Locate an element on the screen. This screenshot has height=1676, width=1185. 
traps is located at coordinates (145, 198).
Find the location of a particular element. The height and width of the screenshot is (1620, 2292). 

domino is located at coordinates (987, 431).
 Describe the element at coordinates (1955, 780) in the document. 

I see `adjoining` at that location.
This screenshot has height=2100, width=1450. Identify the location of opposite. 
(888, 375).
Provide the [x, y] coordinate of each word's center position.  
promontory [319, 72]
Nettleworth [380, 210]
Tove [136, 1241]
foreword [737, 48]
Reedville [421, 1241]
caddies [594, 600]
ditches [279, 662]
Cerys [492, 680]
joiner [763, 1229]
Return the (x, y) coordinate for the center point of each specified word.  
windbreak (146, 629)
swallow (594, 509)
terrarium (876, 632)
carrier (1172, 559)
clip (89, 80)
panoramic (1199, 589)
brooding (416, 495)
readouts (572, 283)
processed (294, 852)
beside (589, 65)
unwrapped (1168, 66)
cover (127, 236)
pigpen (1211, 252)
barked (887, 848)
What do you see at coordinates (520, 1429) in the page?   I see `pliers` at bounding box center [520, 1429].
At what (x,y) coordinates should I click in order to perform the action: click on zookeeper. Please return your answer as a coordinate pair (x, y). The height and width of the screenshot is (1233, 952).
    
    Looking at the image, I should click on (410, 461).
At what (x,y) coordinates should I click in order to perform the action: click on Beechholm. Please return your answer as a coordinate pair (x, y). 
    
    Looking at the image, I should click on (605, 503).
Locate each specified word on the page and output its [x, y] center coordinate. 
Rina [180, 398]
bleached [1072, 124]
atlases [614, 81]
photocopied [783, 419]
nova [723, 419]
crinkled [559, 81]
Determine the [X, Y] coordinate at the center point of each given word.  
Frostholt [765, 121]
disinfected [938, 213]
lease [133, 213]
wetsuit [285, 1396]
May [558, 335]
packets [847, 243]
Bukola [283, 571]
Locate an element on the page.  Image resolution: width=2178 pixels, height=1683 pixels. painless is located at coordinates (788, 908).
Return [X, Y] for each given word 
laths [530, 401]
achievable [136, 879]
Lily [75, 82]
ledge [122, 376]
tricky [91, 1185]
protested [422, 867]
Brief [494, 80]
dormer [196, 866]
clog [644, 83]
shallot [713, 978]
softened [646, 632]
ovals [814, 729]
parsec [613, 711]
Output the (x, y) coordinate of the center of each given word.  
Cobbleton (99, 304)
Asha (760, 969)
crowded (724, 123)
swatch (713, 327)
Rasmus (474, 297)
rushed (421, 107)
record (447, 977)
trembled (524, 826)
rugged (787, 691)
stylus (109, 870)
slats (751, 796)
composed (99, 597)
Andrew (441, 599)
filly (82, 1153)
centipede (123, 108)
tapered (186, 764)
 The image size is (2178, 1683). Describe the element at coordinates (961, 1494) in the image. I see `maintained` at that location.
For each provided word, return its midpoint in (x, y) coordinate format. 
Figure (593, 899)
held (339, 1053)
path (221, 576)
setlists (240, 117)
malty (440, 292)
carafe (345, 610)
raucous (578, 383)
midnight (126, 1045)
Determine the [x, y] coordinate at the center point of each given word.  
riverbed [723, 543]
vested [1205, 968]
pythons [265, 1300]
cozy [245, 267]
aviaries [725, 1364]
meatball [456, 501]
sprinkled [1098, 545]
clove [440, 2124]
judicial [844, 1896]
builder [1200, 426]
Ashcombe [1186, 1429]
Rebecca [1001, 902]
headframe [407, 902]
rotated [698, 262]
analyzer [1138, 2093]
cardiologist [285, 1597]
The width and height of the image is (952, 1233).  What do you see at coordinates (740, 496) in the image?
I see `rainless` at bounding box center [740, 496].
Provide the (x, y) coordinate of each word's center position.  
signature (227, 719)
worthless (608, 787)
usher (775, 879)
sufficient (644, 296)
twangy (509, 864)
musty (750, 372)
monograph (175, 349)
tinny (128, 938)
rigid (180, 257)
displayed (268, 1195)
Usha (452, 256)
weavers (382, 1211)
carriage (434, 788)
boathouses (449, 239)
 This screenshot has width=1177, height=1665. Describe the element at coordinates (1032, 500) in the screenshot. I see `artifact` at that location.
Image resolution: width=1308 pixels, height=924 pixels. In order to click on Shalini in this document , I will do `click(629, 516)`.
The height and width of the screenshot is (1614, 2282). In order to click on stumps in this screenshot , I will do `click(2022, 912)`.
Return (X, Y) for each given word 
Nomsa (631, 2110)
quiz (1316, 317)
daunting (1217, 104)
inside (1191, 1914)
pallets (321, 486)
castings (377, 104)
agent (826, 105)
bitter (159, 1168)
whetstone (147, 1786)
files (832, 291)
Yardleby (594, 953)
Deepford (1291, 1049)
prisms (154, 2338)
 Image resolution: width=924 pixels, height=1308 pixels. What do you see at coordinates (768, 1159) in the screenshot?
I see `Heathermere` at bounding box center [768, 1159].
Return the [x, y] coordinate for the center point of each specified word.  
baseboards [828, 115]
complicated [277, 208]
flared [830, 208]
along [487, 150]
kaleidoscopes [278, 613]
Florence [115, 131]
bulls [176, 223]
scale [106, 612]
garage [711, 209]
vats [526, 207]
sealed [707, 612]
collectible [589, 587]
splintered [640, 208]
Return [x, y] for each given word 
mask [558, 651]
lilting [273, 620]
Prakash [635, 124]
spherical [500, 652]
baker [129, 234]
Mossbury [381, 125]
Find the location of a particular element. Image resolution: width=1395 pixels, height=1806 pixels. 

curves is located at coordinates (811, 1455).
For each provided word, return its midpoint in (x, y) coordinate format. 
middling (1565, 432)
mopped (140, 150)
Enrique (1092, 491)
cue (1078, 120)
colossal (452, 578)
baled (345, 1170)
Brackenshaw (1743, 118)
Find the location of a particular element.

# # # #

### [THE EXERCISE]
Reproduce every one of the records above word for word, keeping their order, wording, and line breaks unchanged.

### [RESPONSE]
Locate an element on the screen. This screenshot has height=1676, width=1185. 
traps is located at coordinates (145, 198).
Find the location of a particular element. The height and width of the screenshot is (1620, 2292). 

domino is located at coordinates (987, 431).
 Describe the element at coordinates (1955, 780) in the document. 

I see `adjoining` at that location.
This screenshot has height=2100, width=1450. Identify the location of opposite. 
(888, 375).
Provide the [x, y] coordinate of each word's center position.  
promontory [319, 72]
Nettleworth [380, 210]
Tove [136, 1241]
foreword [737, 48]
Reedville [421, 1241]
caddies [594, 600]
ditches [279, 662]
Cerys [492, 680]
joiner [763, 1229]
Return the (x, y) coordinate for the center point of each specified word.  
windbreak (146, 629)
swallow (594, 509)
terrarium (876, 632)
carrier (1172, 559)
clip (89, 80)
panoramic (1199, 589)
brooding (416, 495)
readouts (572, 283)
processed (294, 852)
beside (589, 65)
unwrapped (1168, 66)
cover (127, 236)
pigpen (1211, 252)
barked (887, 848)
What do you see at coordinates (520, 1429) in the page?   I see `pliers` at bounding box center [520, 1429].
At what (x,y) coordinates should I click in order to perform the action: click on zookeeper. Please return your answer as a coordinate pair (x, y). The height and width of the screenshot is (1233, 952).
    
    Looking at the image, I should click on (410, 461).
At what (x,y) coordinates should I click in order to perform the action: click on Beechholm. Please return your answer as a coordinate pair (x, y). 
    
    Looking at the image, I should click on (605, 503).
Locate each specified word on the page and output its [x, y] center coordinate. 
Rina [180, 398]
bleached [1072, 124]
atlases [614, 81]
photocopied [783, 419]
nova [723, 419]
crinkled [559, 81]
Determine the [X, Y] coordinate at the center point of each given word.  
Frostholt [765, 121]
disinfected [938, 213]
lease [133, 213]
wetsuit [285, 1396]
May [558, 335]
packets [847, 243]
Bukola [283, 571]
Locate an element on the page.  Image resolution: width=2178 pixels, height=1683 pixels. painless is located at coordinates (788, 908).
Return [X, Y] for each given word 
laths [530, 401]
achievable [136, 879]
Lily [75, 82]
ledge [122, 376]
tricky [91, 1185]
protested [422, 867]
Brief [494, 80]
dormer [196, 866]
clog [644, 83]
shallot [713, 978]
softened [646, 632]
ovals [814, 729]
parsec [613, 711]
Output the (x, y) coordinate of the center of each given word.  
Cobbleton (99, 304)
Asha (760, 969)
crowded (724, 123)
swatch (713, 327)
Rasmus (474, 297)
rushed (421, 107)
record (447, 977)
trembled (524, 826)
rugged (787, 691)
stylus (109, 870)
slats (751, 796)
composed (99, 597)
Andrew (441, 599)
filly (82, 1153)
centipede (123, 108)
tapered (186, 764)
 The image size is (2178, 1683). Describe the element at coordinates (961, 1494) in the image. I see `maintained` at that location.
For each provided word, return its midpoint in (x, y) coordinate format. 
Figure (593, 899)
held (339, 1053)
path (221, 576)
setlists (240, 117)
malty (440, 292)
carafe (345, 610)
raucous (578, 383)
midnight (126, 1045)
Determine the [x, y] coordinate at the center point of each given word.  
riverbed [723, 543]
vested [1205, 968]
pythons [265, 1300]
cozy [245, 267]
aviaries [725, 1364]
meatball [456, 501]
sprinkled [1098, 545]
clove [440, 2124]
judicial [844, 1896]
builder [1200, 426]
Ashcombe [1186, 1429]
Rebecca [1001, 902]
headframe [407, 902]
rotated [698, 262]
analyzer [1138, 2093]
cardiologist [285, 1597]
The width and height of the image is (952, 1233).  What do you see at coordinates (740, 496) in the image?
I see `rainless` at bounding box center [740, 496].
Provide the (x, y) coordinate of each word's center position.  
signature (227, 719)
worthless (608, 787)
usher (775, 879)
sufficient (644, 296)
twangy (509, 864)
musty (750, 372)
monograph (175, 349)
tinny (128, 938)
rigid (180, 257)
displayed (268, 1195)
Usha (452, 256)
weavers (382, 1211)
carriage (434, 788)
boathouses (449, 239)
 This screenshot has width=1177, height=1665. Describe the element at coordinates (1032, 500) in the screenshot. I see `artifact` at that location.
Image resolution: width=1308 pixels, height=924 pixels. In order to click on Shalini in this document , I will do `click(629, 516)`.
The height and width of the screenshot is (1614, 2282). In order to click on stumps in this screenshot , I will do `click(2022, 912)`.
Return (X, Y) for each given word 
Nomsa (631, 2110)
quiz (1316, 317)
daunting (1217, 104)
inside (1191, 1914)
pallets (321, 486)
castings (377, 104)
agent (826, 105)
bitter (159, 1168)
whetstone (147, 1786)
files (832, 291)
Yardleby (594, 953)
Deepford (1291, 1049)
prisms (154, 2338)
 Image resolution: width=924 pixels, height=1308 pixels. What do you see at coordinates (768, 1159) in the screenshot?
I see `Heathermere` at bounding box center [768, 1159].
Return the [x, y] coordinate for the center point of each specified word.  
baseboards [828, 115]
complicated [277, 208]
flared [830, 208]
along [487, 150]
kaleidoscopes [278, 613]
Florence [115, 131]
bulls [176, 223]
scale [106, 612]
garage [711, 209]
vats [526, 207]
sealed [707, 612]
collectible [589, 587]
splintered [640, 208]
Return [x, y] for each given word 
mask [558, 651]
lilting [273, 620]
Prakash [635, 124]
spherical [500, 652]
baker [129, 234]
Mossbury [381, 125]
Find the location of a particular element. Image resolution: width=1395 pixels, height=1806 pixels. 

curves is located at coordinates (811, 1455).
For each provided word, return its midpoint in (x, y) coordinate format. 
middling (1565, 432)
mopped (140, 150)
Enrique (1092, 491)
cue (1078, 120)
colossal (452, 578)
baled (345, 1170)
Brackenshaw (1743, 118)
Find the location of a particular element.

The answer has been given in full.